[Before-and-after object lists]

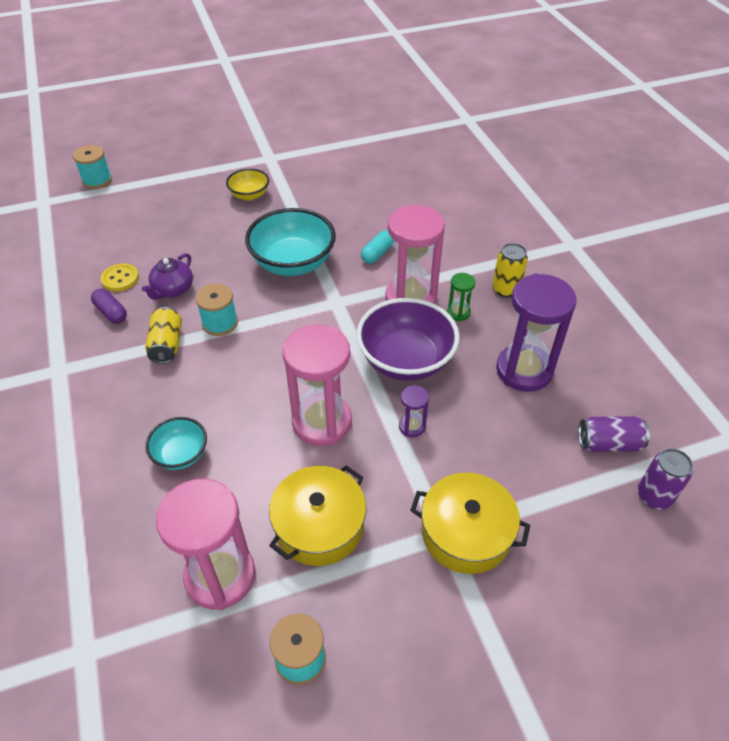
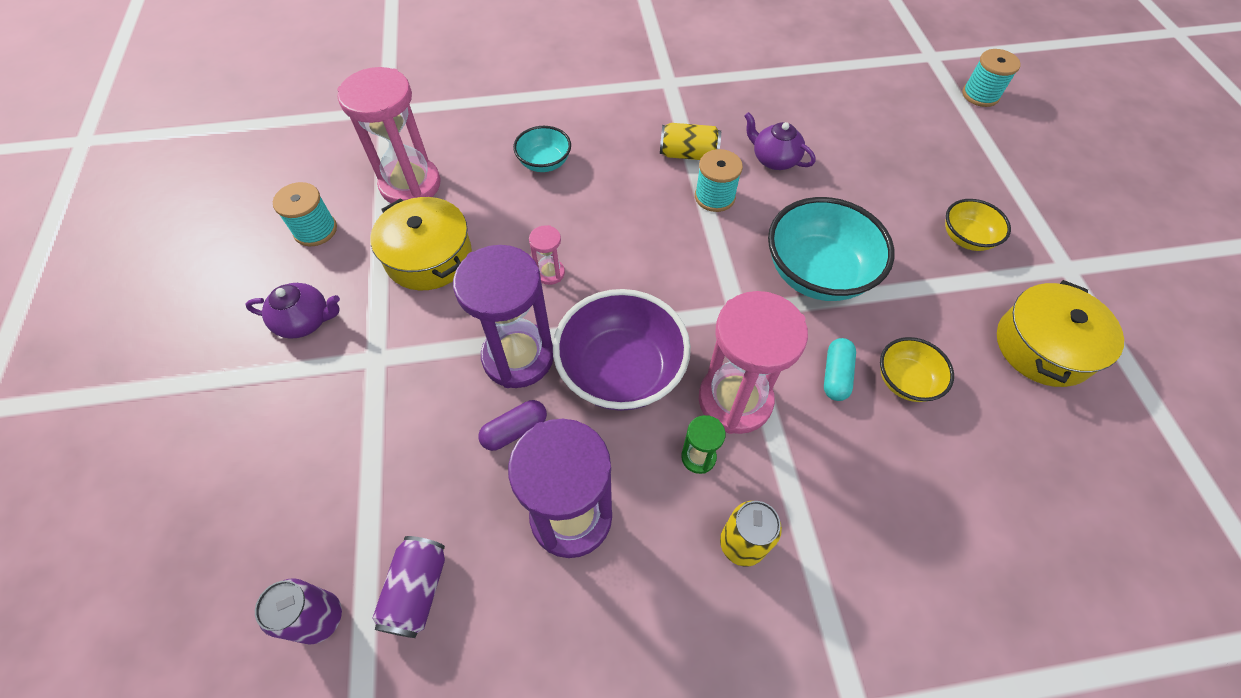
camera: 100 degrees right, 10 degrees up
(111, 312) = (742, 113): purple capsule -> purple capsule (515, 430)
(120, 279) = (795, 118): yellow button -> none
(322, 422) = (550, 273): pink hourglass -> pink hourglass, size x0.45
(373, 225) = (905, 381): none -> yellow bowl
(377, 253) = (836, 375): turquoise capsule -> turquoise capsule turned 60 degrees clockwise
(412, 426) = (518, 357): purple hourglass -> purple hourglass, size x2.23
(421, 615) = (305, 321): none -> purple teapot
(466, 533) = (367, 379): yellow pot -> yellow pot (1043, 346)

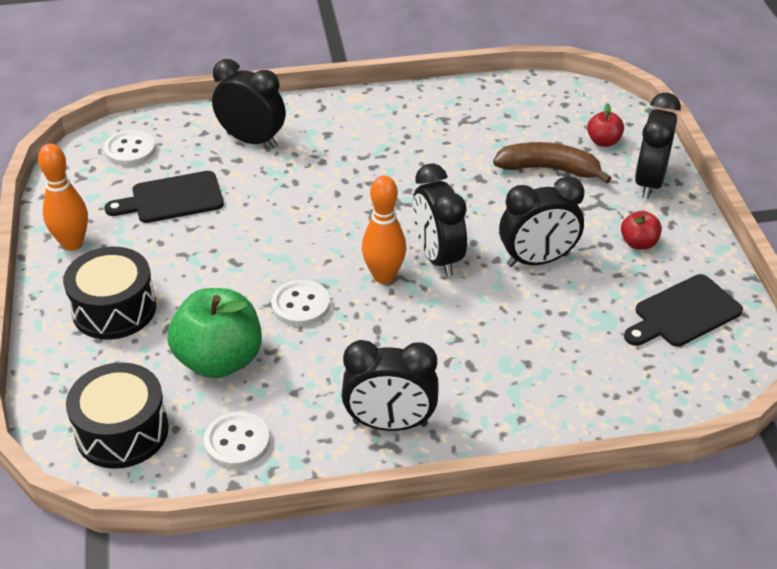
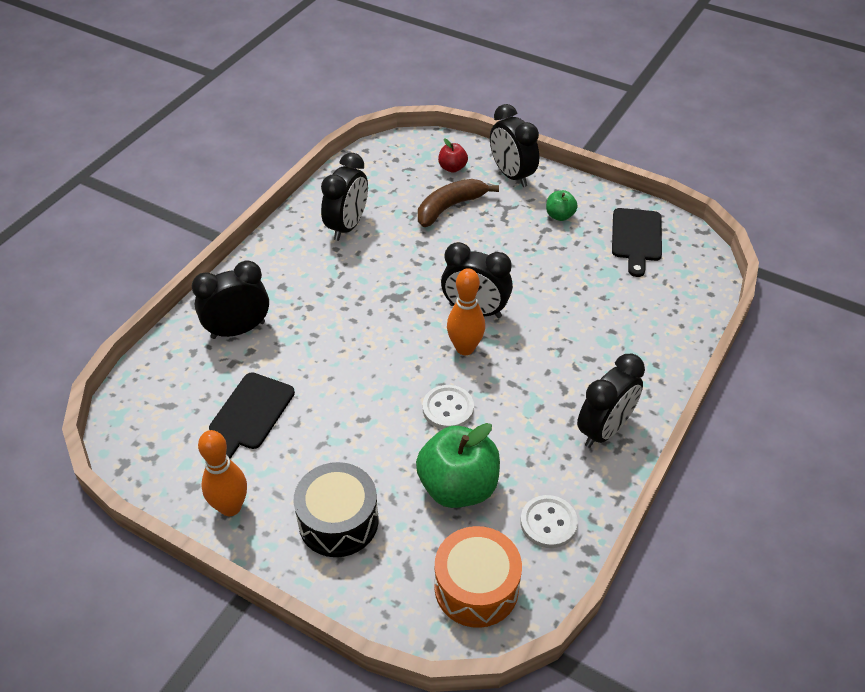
camera: 50 degrees left, 5 degrees up
(122, 431) = (476, 587): black drum -> orange drum
(130, 150) = (158, 407): white button -> none
(537, 260) = (528, 267): black clock -> black clock (347, 226)
(638, 243) = (559, 216): red apple -> green apple

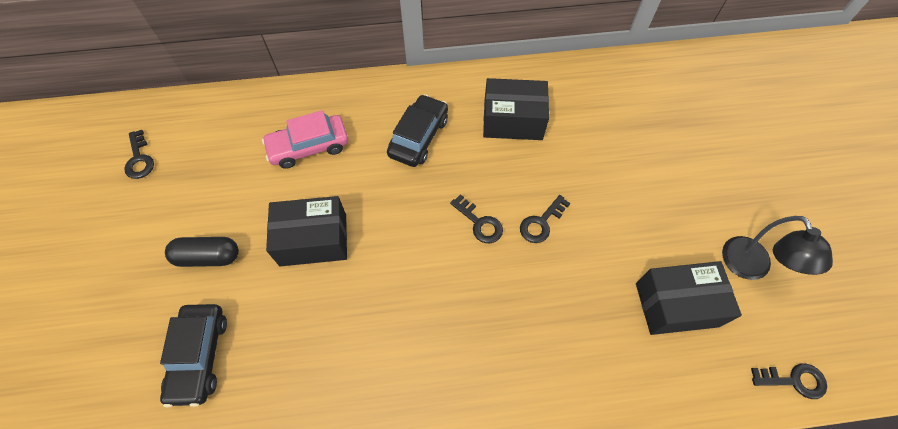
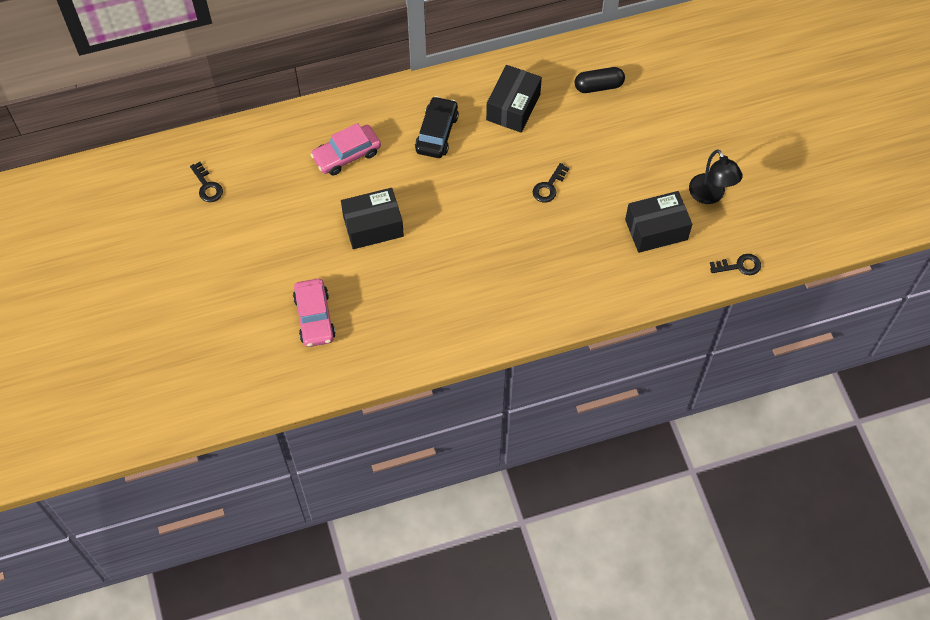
camera: 10 degrees left, 0 degrees up
(199, 356) = (314, 317): black car -> pink car
(208, 257) = (295, 251): black capsule -> black capsule (598, 86)
(479, 223) = (500, 194): black key -> none
(513, 120) = (513, 107): black box -> black box turned 60 degrees counterclockwise

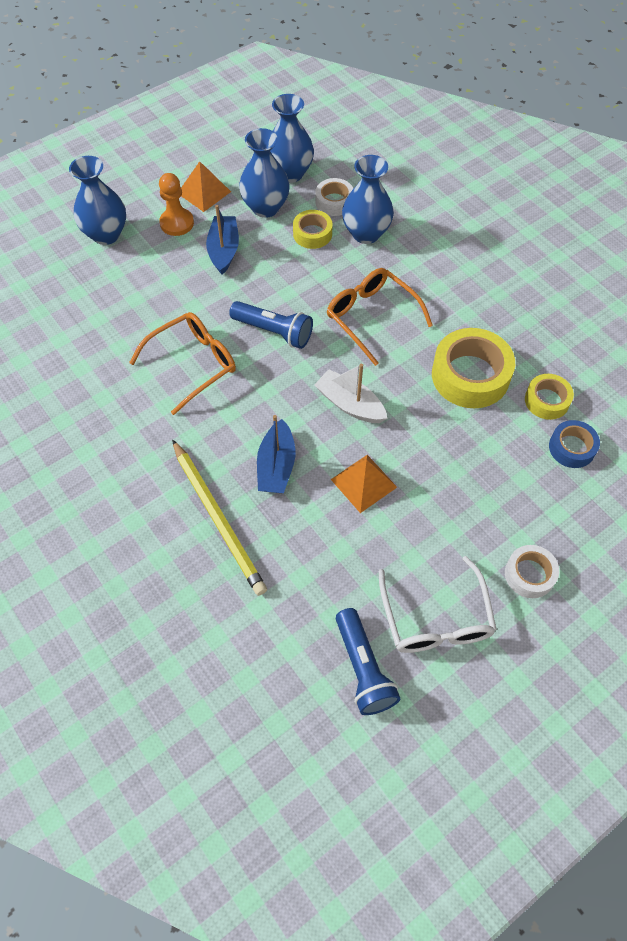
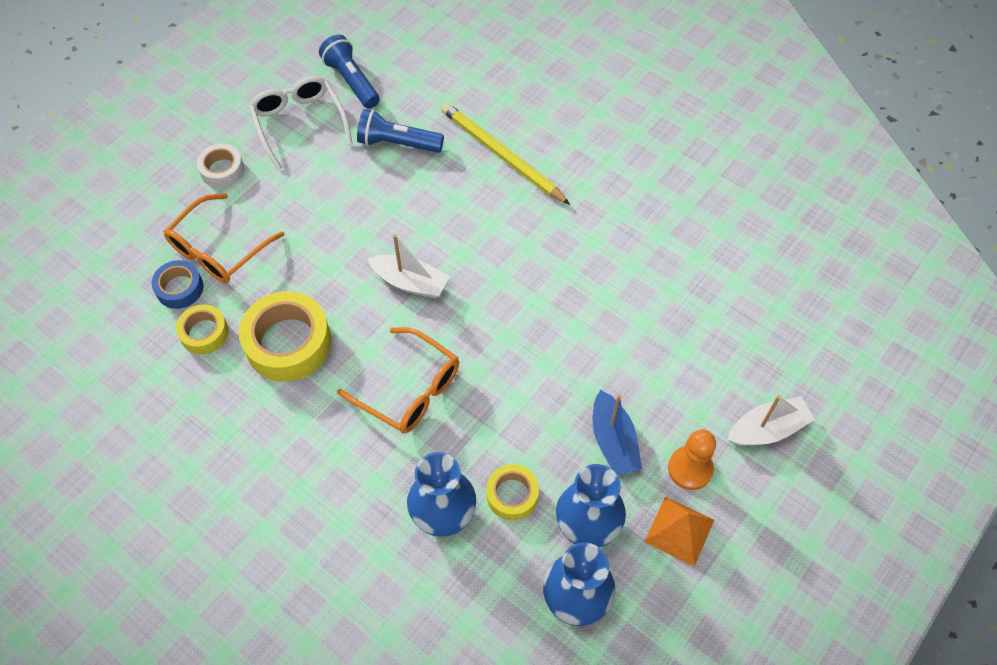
camera: 165 degrees right, 0 degrees up
(106, 234) = (767, 429): blue vase -> white boat
(193, 364) = (586, 288): orange glasses -> orange glasses (219, 249)
(274, 331) = (514, 345): blue flashlight -> blue flashlight (397, 143)
(276, 466) = (465, 208): blue boat -> none
(334, 202) = (499, 559): white tape -> none
(363, 483) = (380, 211): orange pyramid -> none

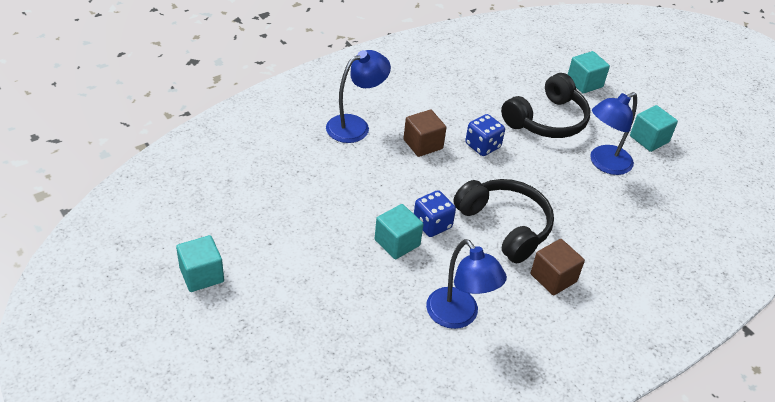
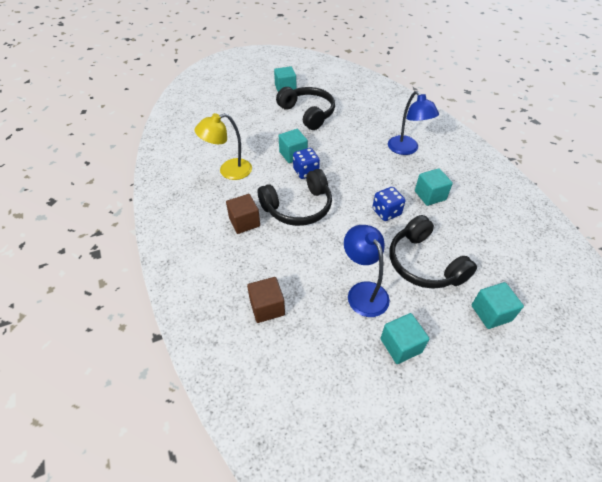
camera: 105 degrees right, 5 degrees up
(282, 235) = (307, 113): none -> black headphones
(423, 144) = (387, 179): brown cube -> brown cube (267, 307)
(440, 110) = (430, 195): none -> turquoise cube
(458, 316) = (228, 171): blue lamp -> yellow lamp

To do: Please return the records as they stand, word for word, with no pictures.

Exercise solution:
camera: 100 degrees right, 10 degrees up
(111, 312) = (742, 113): purple capsule -> purple capsule (515, 430)
(120, 279) = (795, 118): yellow button -> none
(322, 422) = (550, 273): pink hourglass -> pink hourglass, size x0.45
(373, 225) = (905, 381): none -> yellow bowl
(377, 253) = (836, 375): turquoise capsule -> turquoise capsule turned 60 degrees clockwise
(412, 426) = (518, 357): purple hourglass -> purple hourglass, size x2.23
(421, 615) = (305, 321): none -> purple teapot
(466, 533) = (367, 379): yellow pot -> yellow pot (1043, 346)

camera: 50 degrees left, 5 degrees up
(122, 431) = (476, 587): black drum -> orange drum
(130, 150) = (158, 407): white button -> none
(537, 260) = (528, 267): black clock -> black clock (347, 226)
(638, 243) = (559, 216): red apple -> green apple

camera: 10 degrees left, 0 degrees up
(199, 356) = (314, 317): black car -> pink car
(208, 257) = (295, 251): black capsule -> black capsule (598, 86)
(479, 223) = (500, 194): black key -> none
(513, 120) = (513, 107): black box -> black box turned 60 degrees counterclockwise

camera: 165 degrees right, 0 degrees up
(106, 234) = (767, 429): blue vase -> white boat
(193, 364) = (586, 288): orange glasses -> orange glasses (219, 249)
(274, 331) = (514, 345): blue flashlight -> blue flashlight (397, 143)
(276, 466) = (465, 208): blue boat -> none
(334, 202) = (499, 559): white tape -> none
(363, 483) = (380, 211): orange pyramid -> none

camera: 105 degrees right, 5 degrees up
(282, 235) = (307, 113): none -> black headphones
(423, 144) = (387, 179): brown cube -> brown cube (267, 307)
(440, 110) = (430, 195): none -> turquoise cube
(458, 316) = (228, 171): blue lamp -> yellow lamp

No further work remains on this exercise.